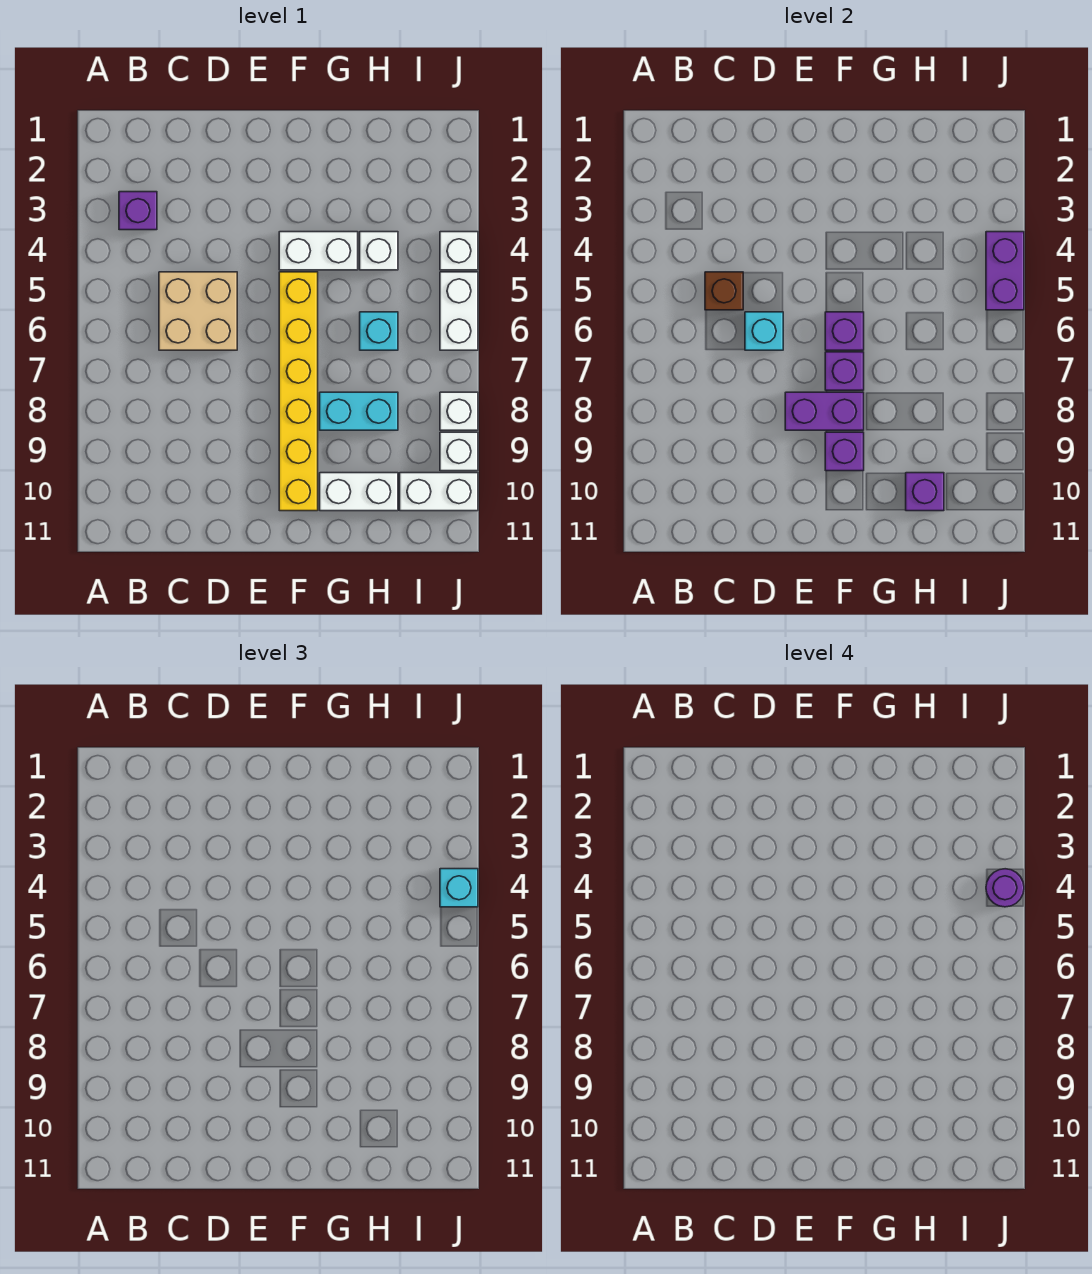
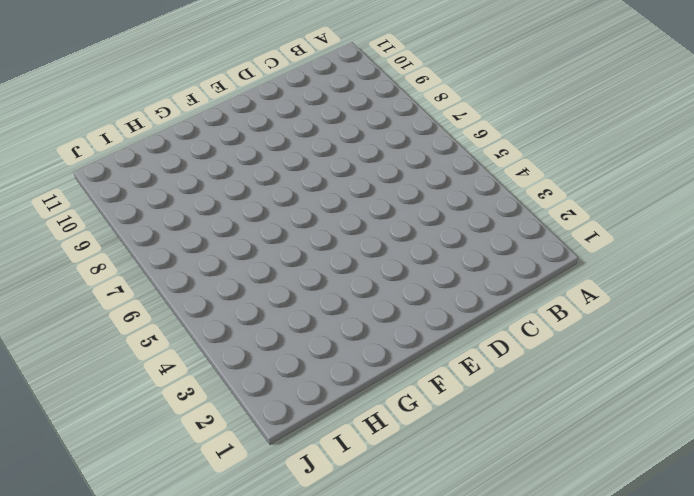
none -> purple brick B3 level 1
none -> tan brick C5:D6 level 1
none -> white brick F4:G4 level 1

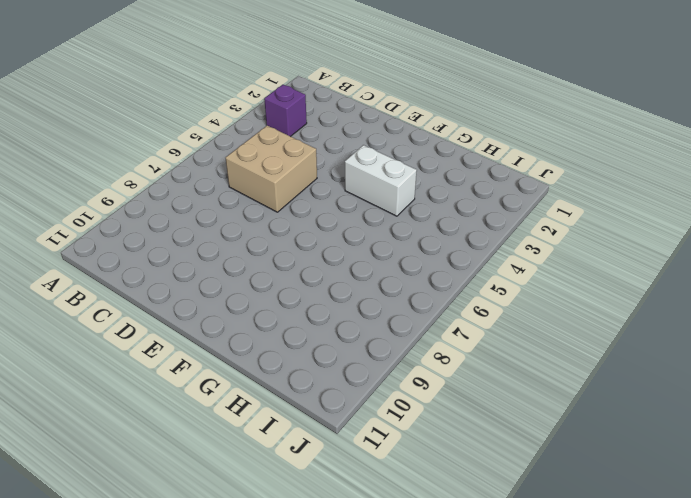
none -> yellow brick F5:F10 level 1
none -> cyan brick G8:H8 level 1
none -> white brick G10:H10 level 1

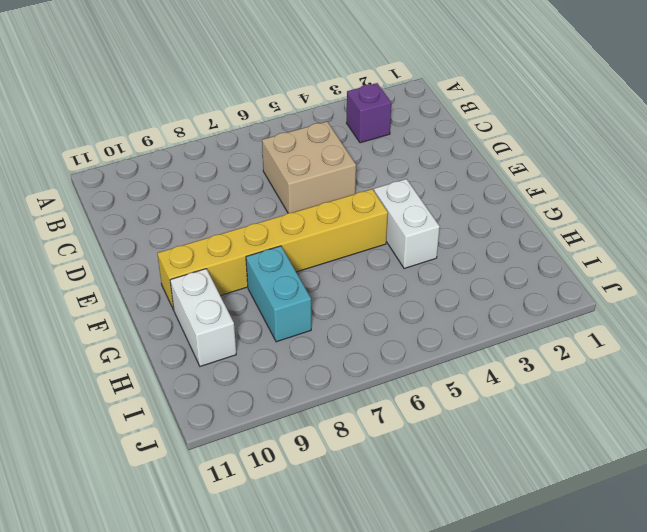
none -> white brick H4 level 1
none -> cyan brick H6 level 1
none -> white brick I10:J10 level 1

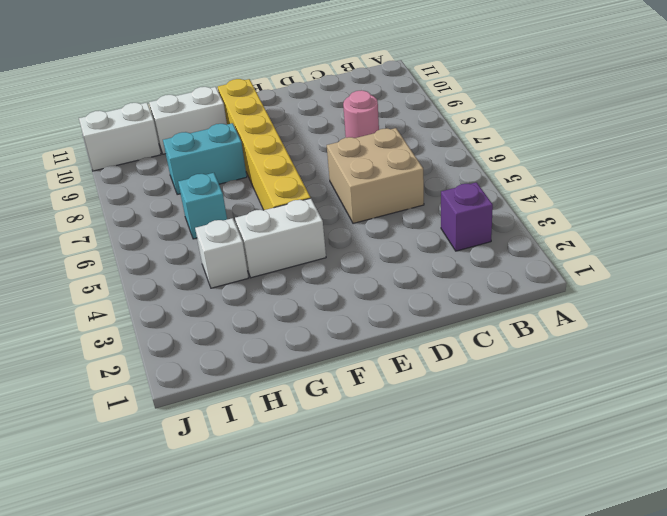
pink round brick C8 level 1 -> none
none -> white brick J4 level 1
none -> white brick J5:J6 level 1
none -> white brick J8 level 1

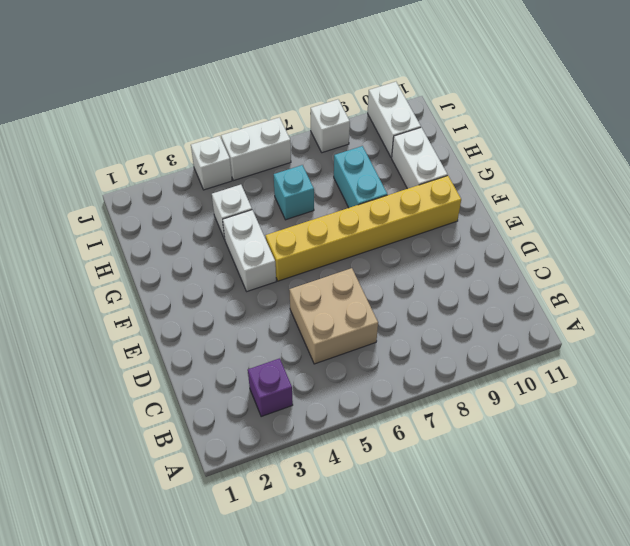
none -> white brick J9 level 1
none -> brown brick C5 level 2
none -> cyan brick D6 level 2

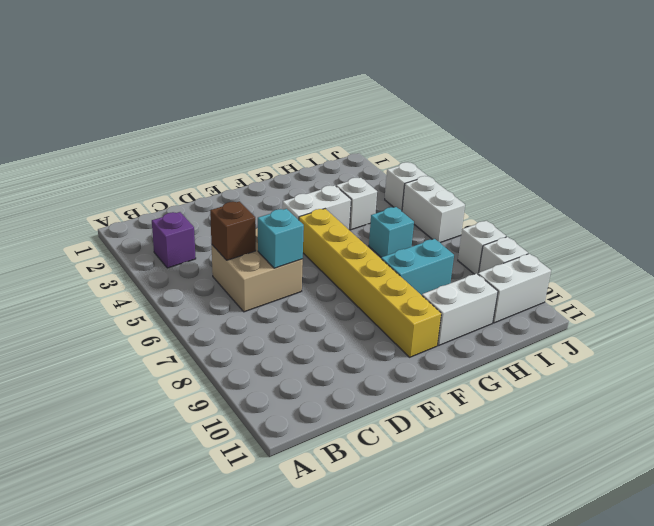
none -> purple brick E8:F8 level 2
none -> purple brick F6 level 2
none -> purple brick F7 level 2

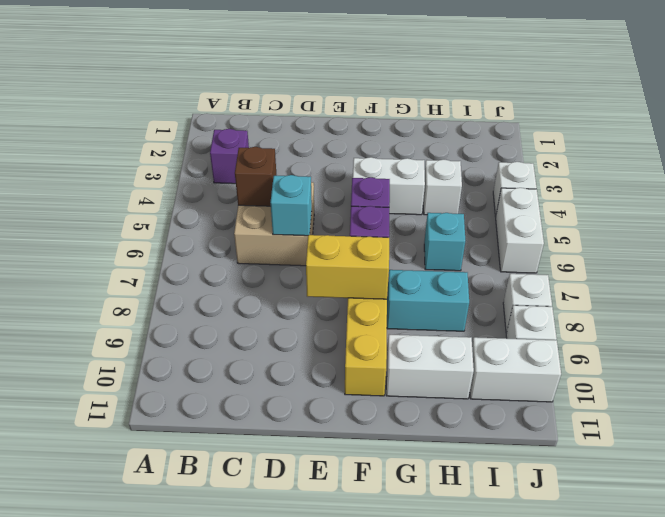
yellow brick E8:F8 level 2 -> purple brick E8:F8 level 2
none -> purple brick F9 level 2
none -> purple brick H10 level 2
none -> purple brick J4:J5 level 2

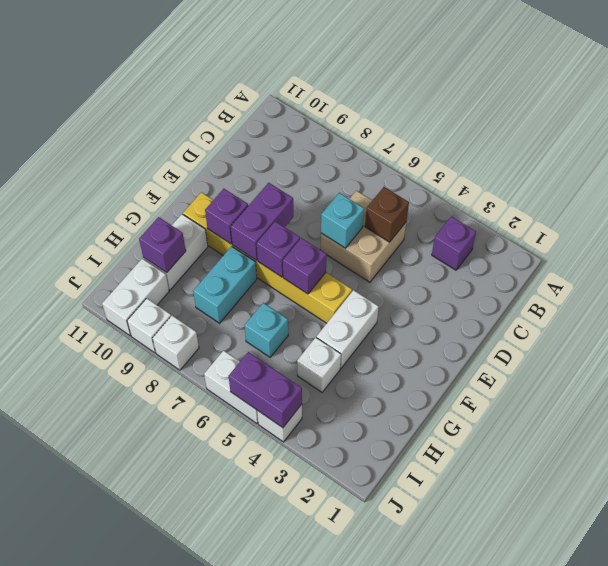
none -> cyan brick J4 level 3
none -> purple round brick J4 level 4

.....

Assignment:
When the line containing "none -> purple brick F9 level 2" is reached, write out that line and each one after it exactly, ending with the last line of the records; pictures are not copied.

Finished task:
none -> purple brick F9 level 2
none -> purple brick H10 level 2
none -> purple brick J4:J5 level 2

none -> cyan brick J4 level 3
none -> purple round brick J4 level 4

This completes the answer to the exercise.